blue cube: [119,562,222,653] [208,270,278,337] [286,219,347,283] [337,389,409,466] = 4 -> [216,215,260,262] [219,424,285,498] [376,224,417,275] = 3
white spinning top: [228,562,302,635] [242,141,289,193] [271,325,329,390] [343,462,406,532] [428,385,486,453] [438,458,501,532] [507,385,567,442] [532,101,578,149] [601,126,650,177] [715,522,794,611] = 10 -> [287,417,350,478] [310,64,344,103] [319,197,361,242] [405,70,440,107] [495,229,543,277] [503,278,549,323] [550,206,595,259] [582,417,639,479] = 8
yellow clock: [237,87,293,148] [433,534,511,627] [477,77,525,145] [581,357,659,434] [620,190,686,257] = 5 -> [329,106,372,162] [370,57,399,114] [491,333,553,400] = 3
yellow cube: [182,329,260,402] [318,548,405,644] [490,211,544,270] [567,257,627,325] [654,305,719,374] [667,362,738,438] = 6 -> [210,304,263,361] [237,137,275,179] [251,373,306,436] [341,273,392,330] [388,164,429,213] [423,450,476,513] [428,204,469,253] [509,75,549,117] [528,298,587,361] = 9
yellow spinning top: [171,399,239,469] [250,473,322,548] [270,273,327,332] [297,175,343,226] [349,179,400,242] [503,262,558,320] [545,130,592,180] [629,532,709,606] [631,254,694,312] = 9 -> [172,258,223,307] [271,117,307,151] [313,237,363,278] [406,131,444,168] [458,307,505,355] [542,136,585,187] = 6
--
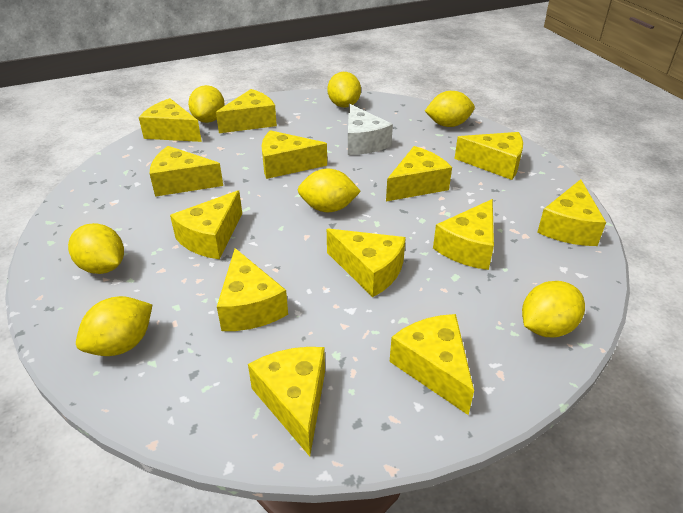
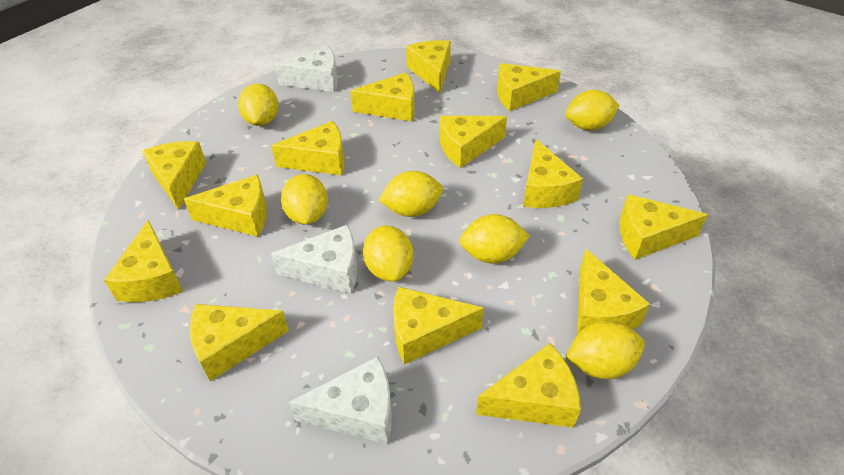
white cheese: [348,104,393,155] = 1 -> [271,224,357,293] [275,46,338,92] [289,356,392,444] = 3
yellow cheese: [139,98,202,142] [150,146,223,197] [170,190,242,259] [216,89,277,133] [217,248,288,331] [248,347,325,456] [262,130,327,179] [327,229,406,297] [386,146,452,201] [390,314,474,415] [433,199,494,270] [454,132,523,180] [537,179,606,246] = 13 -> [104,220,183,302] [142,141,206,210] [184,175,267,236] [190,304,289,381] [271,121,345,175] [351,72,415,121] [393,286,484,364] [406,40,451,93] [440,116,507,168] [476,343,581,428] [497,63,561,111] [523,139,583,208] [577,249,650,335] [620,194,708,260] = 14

=== To-do item ===
Look above for the line holding "blue cube: [119,562,222,653]". Print it and every line after it, exactly, through the line holding "yellow cube: [182,329,260,402]".

=== Response to the exercise ===
blue cube: [119,562,222,653] [208,270,278,337] [286,219,347,283] [337,389,409,466] = 4 -> [216,215,260,262] [219,424,285,498] [376,224,417,275] = 3
white spinning top: [228,562,302,635] [242,141,289,193] [271,325,329,390] [343,462,406,532] [428,385,486,453] [438,458,501,532] [507,385,567,442] [532,101,578,149] [601,126,650,177] [715,522,794,611] = 10 -> [287,417,350,478] [310,64,344,103] [319,197,361,242] [405,70,440,107] [495,229,543,277] [503,278,549,323] [550,206,595,259] [582,417,639,479] = 8
yellow clock: [237,87,293,148] [433,534,511,627] [477,77,525,145] [581,357,659,434] [620,190,686,257] = 5 -> [329,106,372,162] [370,57,399,114] [491,333,553,400] = 3
yellow cube: [182,329,260,402] [318,548,405,644] [490,211,544,270] [567,257,627,325] [654,305,719,374] [667,362,738,438] = 6 -> [210,304,263,361] [237,137,275,179] [251,373,306,436] [341,273,392,330] [388,164,429,213] [423,450,476,513] [428,204,469,253] [509,75,549,117] [528,298,587,361] = 9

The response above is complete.